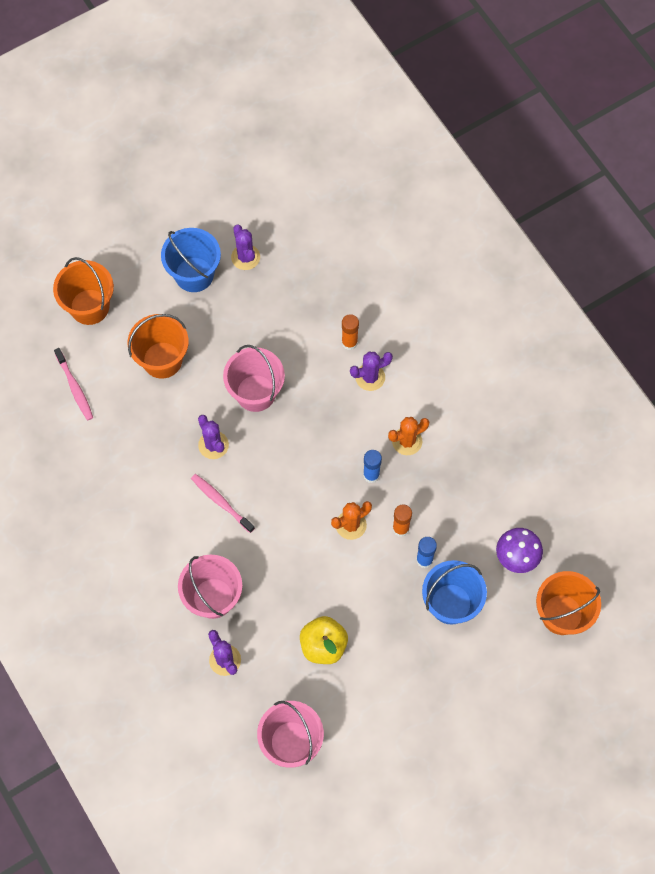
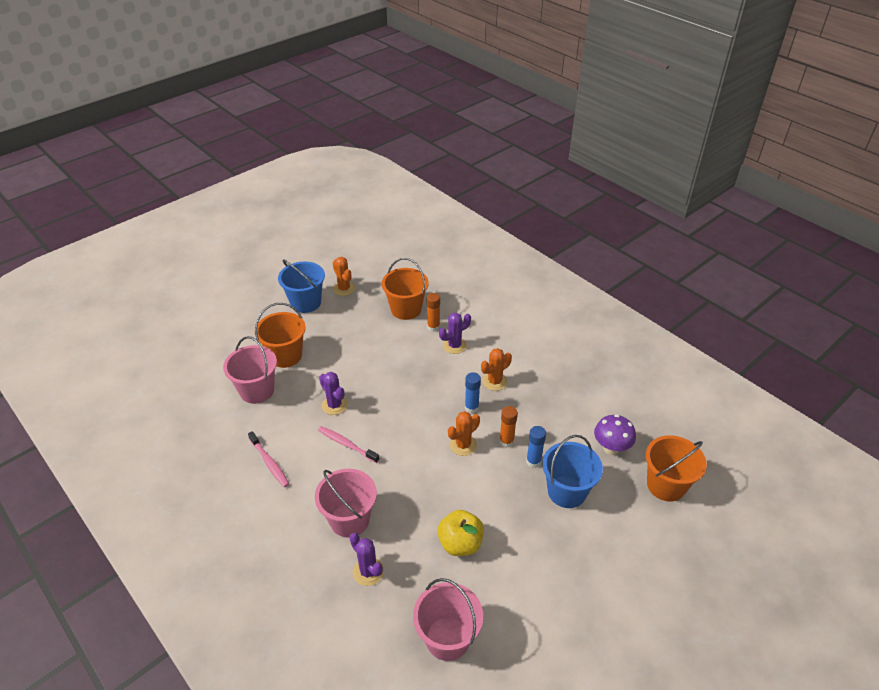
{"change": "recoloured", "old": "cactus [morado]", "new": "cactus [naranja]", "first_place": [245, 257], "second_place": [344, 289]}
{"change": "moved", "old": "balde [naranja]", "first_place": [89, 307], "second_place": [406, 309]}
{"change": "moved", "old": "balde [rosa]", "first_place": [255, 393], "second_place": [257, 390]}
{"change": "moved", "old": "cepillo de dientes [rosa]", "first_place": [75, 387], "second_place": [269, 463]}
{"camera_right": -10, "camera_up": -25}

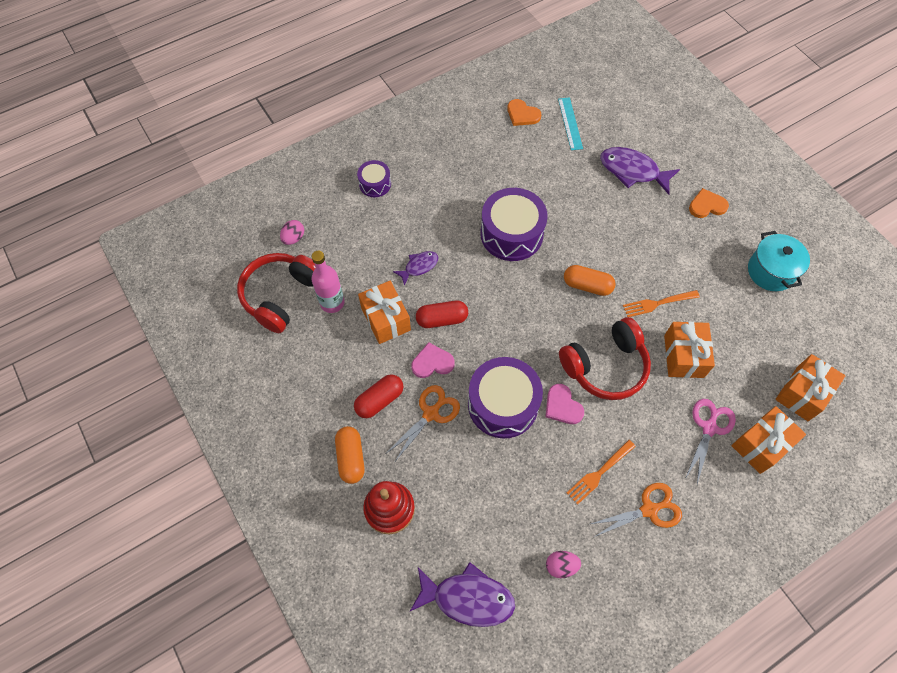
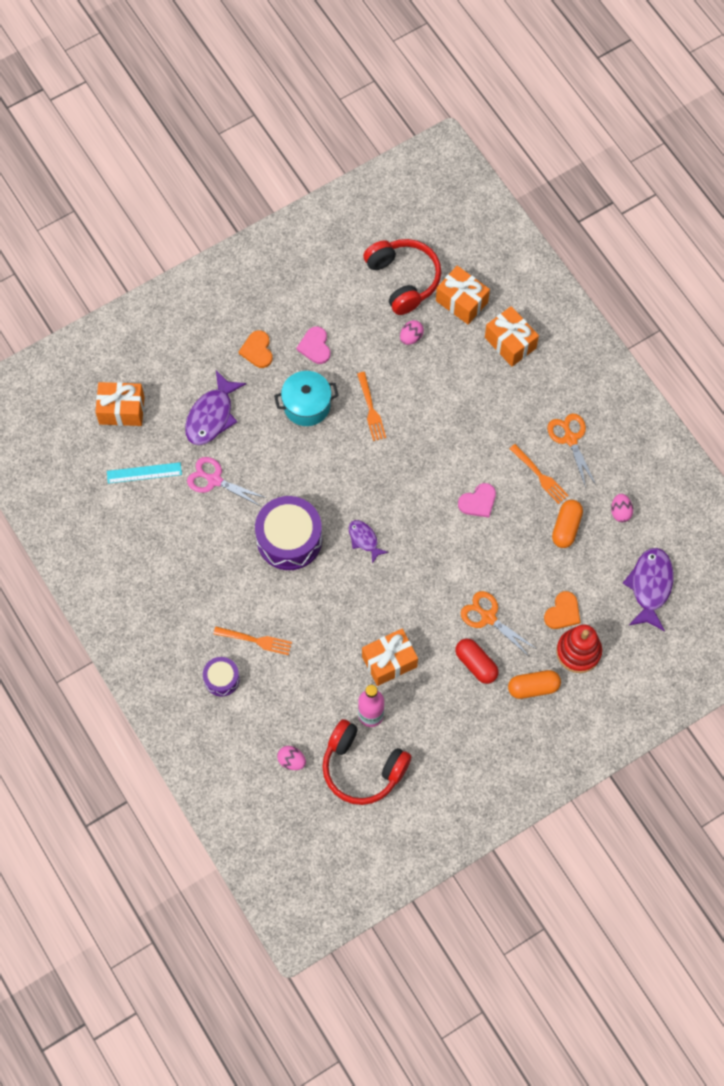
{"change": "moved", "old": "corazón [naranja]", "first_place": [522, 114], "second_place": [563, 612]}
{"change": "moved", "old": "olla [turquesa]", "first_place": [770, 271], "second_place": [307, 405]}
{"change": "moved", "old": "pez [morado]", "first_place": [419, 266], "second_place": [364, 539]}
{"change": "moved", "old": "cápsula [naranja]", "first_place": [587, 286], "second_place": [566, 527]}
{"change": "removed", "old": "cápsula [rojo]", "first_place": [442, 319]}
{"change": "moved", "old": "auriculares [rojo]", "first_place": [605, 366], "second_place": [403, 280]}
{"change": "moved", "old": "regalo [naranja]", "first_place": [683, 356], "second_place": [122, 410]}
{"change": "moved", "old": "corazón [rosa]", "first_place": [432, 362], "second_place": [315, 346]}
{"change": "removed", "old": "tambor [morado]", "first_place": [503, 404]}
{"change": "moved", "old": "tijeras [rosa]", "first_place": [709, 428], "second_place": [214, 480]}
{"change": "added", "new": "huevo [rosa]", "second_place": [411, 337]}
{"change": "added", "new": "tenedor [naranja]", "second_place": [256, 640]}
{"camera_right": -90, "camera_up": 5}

= = =

-- What the task asks --
Everything in the listing must be restated word for word, except for the pictures.

-- Answer section --
{"change": "recoloured", "old": "cactus [morado]", "new": "cactus [naranja]", "first_place": [245, 257], "second_place": [344, 289]}
{"change": "moved", "old": "balde [naranja]", "first_place": [89, 307], "second_place": [406, 309]}
{"change": "moved", "old": "balde [rosa]", "first_place": [255, 393], "second_place": [257, 390]}
{"change": "moved", "old": "cepillo de dientes [rosa]", "first_place": [75, 387], "second_place": [269, 463]}
{"camera_right": -10, "camera_up": -25}

{"change": "moved", "old": "corazón [naranja]", "first_place": [522, 114], "second_place": [563, 612]}
{"change": "moved", "old": "olla [turquesa]", "first_place": [770, 271], "second_place": [307, 405]}
{"change": "moved", "old": "pez [morado]", "first_place": [419, 266], "second_place": [364, 539]}
{"change": "moved", "old": "cápsula [naranja]", "first_place": [587, 286], "second_place": [566, 527]}
{"change": "removed", "old": "cápsula [rojo]", "first_place": [442, 319]}
{"change": "moved", "old": "auriculares [rojo]", "first_place": [605, 366], "second_place": [403, 280]}
{"change": "moved", "old": "regalo [naranja]", "first_place": [683, 356], "second_place": [122, 410]}
{"change": "moved", "old": "corazón [rosa]", "first_place": [432, 362], "second_place": [315, 346]}
{"change": "removed", "old": "tambor [morado]", "first_place": [503, 404]}
{"change": "moved", "old": "tijeras [rosa]", "first_place": [709, 428], "second_place": [214, 480]}
{"change": "added", "new": "huevo [rosa]", "second_place": [411, 337]}
{"change": "added", "new": "tenedor [naranja]", "second_place": [256, 640]}
{"camera_right": -90, "camera_up": 5}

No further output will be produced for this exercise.